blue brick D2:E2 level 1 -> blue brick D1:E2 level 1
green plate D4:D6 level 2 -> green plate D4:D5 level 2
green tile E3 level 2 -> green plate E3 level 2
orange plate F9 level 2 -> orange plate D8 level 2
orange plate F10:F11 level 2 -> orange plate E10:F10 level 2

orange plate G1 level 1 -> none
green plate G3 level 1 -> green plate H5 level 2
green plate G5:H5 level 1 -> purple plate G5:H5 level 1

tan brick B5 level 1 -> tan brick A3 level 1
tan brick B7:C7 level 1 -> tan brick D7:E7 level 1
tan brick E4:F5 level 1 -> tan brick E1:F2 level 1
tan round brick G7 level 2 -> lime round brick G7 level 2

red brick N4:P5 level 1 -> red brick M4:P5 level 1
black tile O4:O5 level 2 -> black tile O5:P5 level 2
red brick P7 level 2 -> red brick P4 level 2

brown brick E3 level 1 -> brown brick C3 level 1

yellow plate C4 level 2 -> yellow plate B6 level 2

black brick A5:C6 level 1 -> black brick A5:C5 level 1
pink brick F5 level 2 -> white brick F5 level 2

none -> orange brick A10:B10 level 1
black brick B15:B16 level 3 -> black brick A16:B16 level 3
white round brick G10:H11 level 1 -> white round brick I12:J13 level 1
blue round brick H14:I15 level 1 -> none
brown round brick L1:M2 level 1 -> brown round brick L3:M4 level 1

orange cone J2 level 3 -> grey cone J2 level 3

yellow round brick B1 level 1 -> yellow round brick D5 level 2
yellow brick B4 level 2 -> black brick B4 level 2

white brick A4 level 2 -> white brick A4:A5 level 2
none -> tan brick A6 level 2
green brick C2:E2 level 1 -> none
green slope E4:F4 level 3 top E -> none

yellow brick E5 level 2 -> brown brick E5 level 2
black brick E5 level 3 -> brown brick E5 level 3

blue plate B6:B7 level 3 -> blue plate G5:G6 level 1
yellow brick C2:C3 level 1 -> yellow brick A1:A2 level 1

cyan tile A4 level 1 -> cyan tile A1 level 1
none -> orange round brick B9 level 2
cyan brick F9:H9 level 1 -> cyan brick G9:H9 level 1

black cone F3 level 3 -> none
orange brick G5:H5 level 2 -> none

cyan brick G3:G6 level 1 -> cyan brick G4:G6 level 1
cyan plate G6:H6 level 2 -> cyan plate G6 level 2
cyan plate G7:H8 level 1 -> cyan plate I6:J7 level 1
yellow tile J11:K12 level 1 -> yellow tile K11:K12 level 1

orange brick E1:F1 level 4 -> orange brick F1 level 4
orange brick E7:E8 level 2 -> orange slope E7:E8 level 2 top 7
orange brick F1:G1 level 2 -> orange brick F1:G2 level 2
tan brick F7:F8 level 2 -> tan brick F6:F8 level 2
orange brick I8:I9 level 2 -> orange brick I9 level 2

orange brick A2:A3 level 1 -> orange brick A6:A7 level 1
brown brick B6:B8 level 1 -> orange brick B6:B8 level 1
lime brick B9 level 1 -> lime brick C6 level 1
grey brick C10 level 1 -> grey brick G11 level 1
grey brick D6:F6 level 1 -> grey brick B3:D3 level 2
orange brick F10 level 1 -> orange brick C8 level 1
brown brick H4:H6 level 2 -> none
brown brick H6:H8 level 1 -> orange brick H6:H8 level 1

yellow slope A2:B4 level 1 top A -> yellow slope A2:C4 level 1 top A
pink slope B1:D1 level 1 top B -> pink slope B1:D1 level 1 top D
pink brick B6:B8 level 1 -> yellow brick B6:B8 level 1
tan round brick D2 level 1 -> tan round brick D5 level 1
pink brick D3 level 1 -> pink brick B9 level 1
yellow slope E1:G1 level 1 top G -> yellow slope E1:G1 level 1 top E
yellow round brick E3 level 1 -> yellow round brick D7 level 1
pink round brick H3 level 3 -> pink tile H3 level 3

== == ==

→ The task:
Please return the lines above exactly, from the first one down to the line with "black brick B15:B16", and stop after that line.

→ Result:
blue brick D2:E2 level 1 -> blue brick D1:E2 level 1
green plate D4:D6 level 2 -> green plate D4:D5 level 2
green tile E3 level 2 -> green plate E3 level 2
orange plate F9 level 2 -> orange plate D8 level 2
orange plate F10:F11 level 2 -> orange plate E10:F10 level 2

orange plate G1 level 1 -> none
green plate G3 level 1 -> green plate H5 level 2
green plate G5:H5 level 1 -> purple plate G5:H5 level 1

tan brick B5 level 1 -> tan brick A3 level 1
tan brick B7:C7 level 1 -> tan brick D7:E7 level 1
tan brick E4:F5 level 1 -> tan brick E1:F2 level 1
tan round brick G7 level 2 -> lime round brick G7 level 2

red brick N4:P5 level 1 -> red brick M4:P5 level 1
black tile O4:O5 level 2 -> black tile O5:P5 level 2
red brick P7 level 2 -> red brick P4 level 2

brown brick E3 level 1 -> brown brick C3 level 1

yellow plate C4 level 2 -> yellow plate B6 level 2

black brick A5:C6 level 1 -> black brick A5:C5 level 1
pink brick F5 level 2 -> white brick F5 level 2

none -> orange brick A10:B10 level 1
black brick B15:B16 level 3 -> black brick A16:B16 level 3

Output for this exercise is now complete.